╭─ Data to process

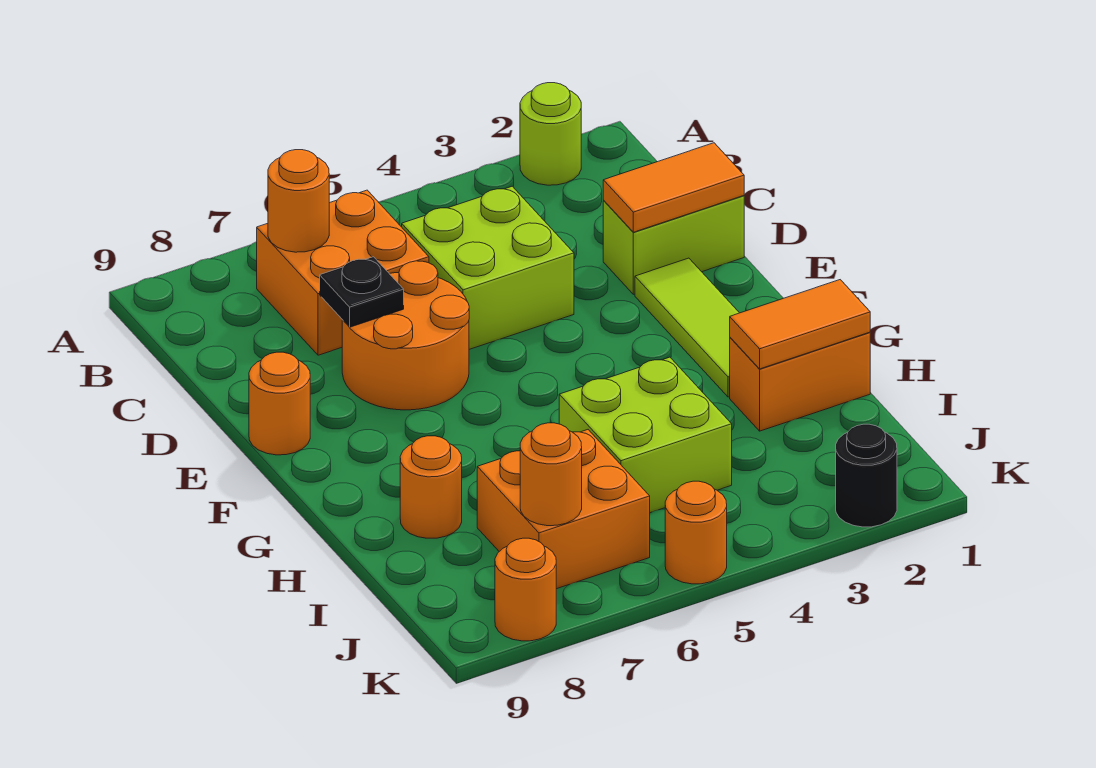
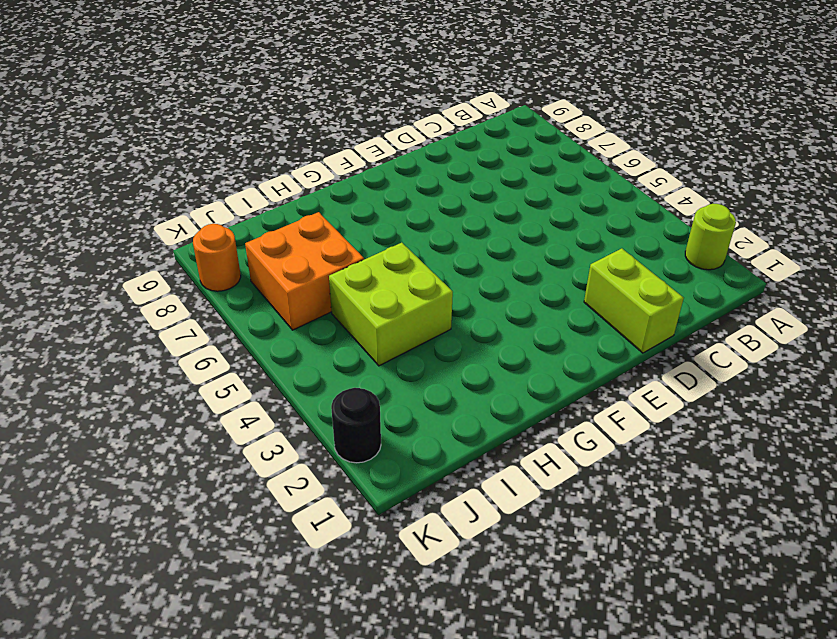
none -> orange brick B6:C7 level 1
none -> lime brick C4:D5 level 1
none -> orange round brick D6:E7 level 1

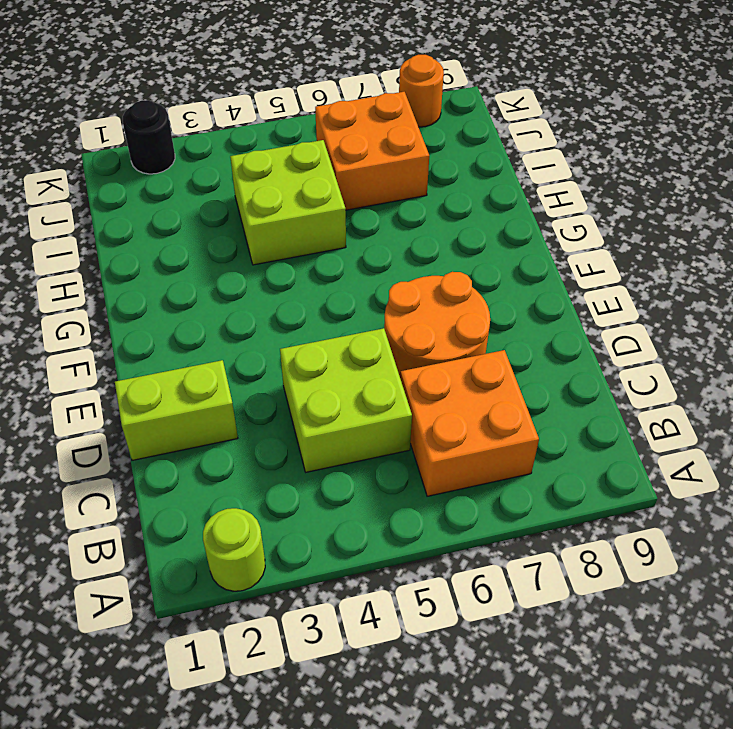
none -> lime tile E2:G2 level 1
none -> orange round brick E9 level 1
none -> orange brick H1:H2 level 1

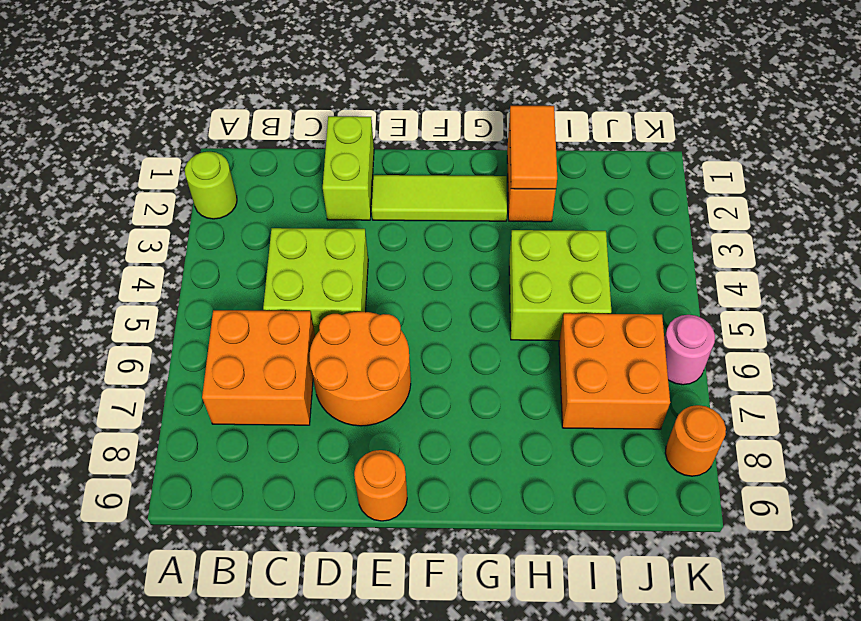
pink round brick K6 level 1 -> none
none -> orange round brick H8 level 1
none -> black round brick K2 level 1
none -> orange round brick K5 level 1

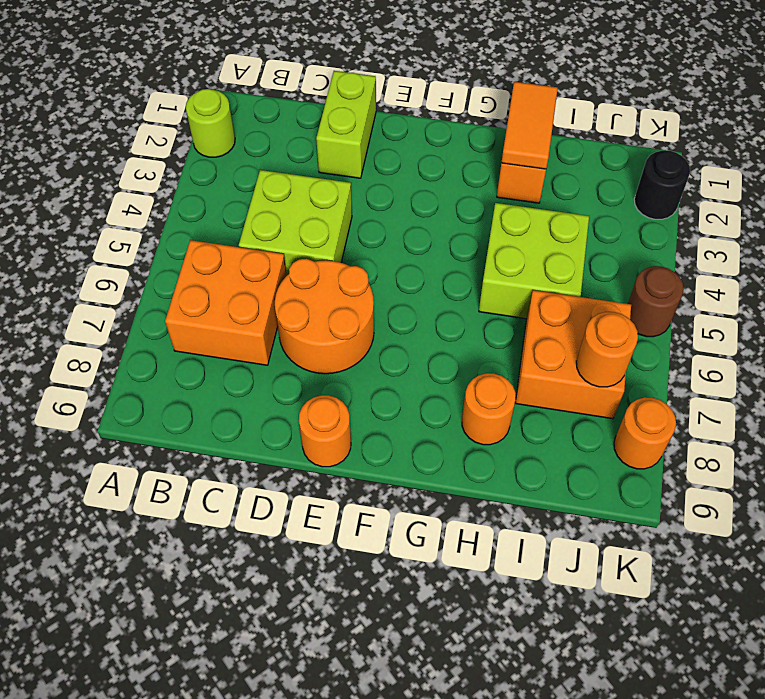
brown round brick K5 level 1 -> orange round brick K5 level 1
none -> lime tile E2:G2 level 1
none -> orange round brick B7 level 2
none -> orange tile D1:D2 level 2

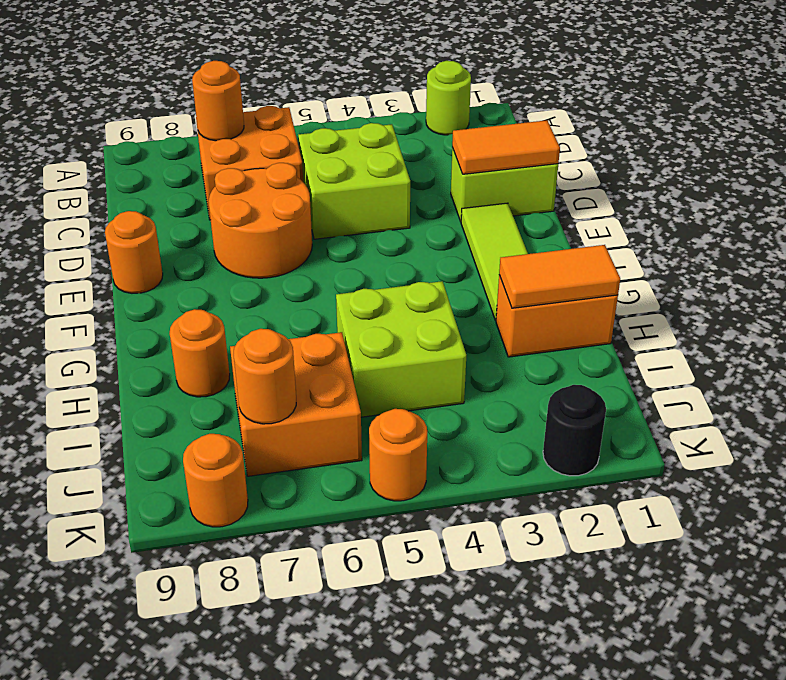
none -> black plate D7 level 2

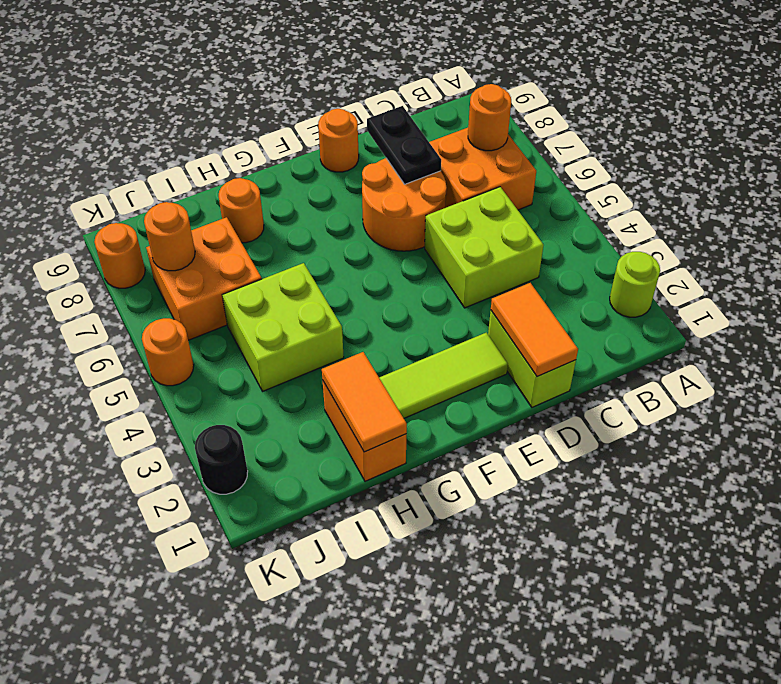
black plate D7:D8 level 2 -> black plate D7 level 2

╰─

Starting at the line that holds "none -> black plate D7 level 2", retype every line through the end of the data, both ends included. Pictures stay out of the copy.

• [Problem solution]
none -> black plate D7 level 2

black plate D7:D8 level 2 -> black plate D7 level 2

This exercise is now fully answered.